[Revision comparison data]
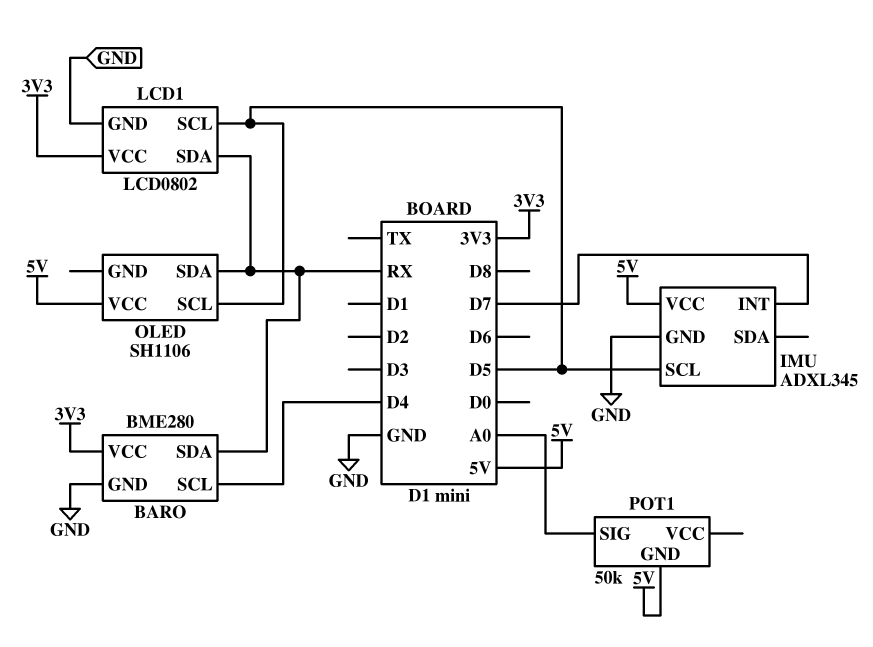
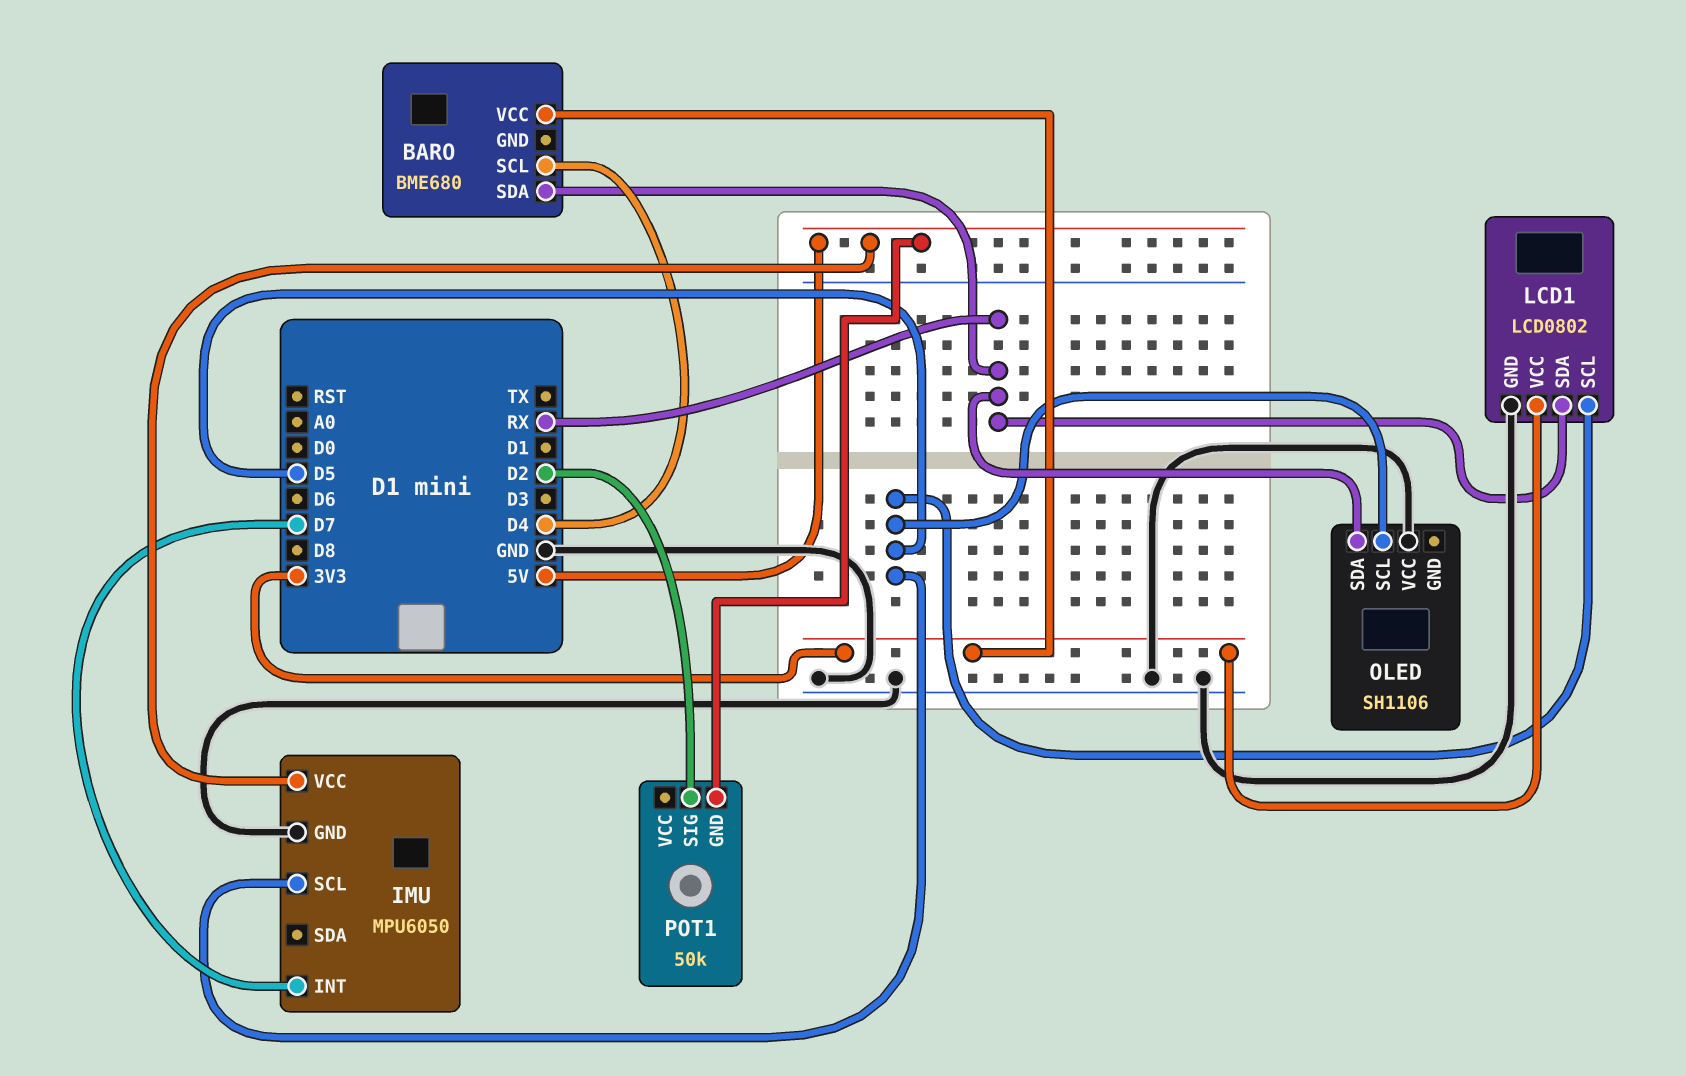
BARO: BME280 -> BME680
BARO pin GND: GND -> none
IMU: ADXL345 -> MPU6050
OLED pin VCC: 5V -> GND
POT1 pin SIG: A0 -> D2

**Work instructions:** Look through the entries. Copy out each line with "BARO" in it.

**Answer to the problem:**
BARO: BME280 -> BME680
BARO pin GND: GND -> none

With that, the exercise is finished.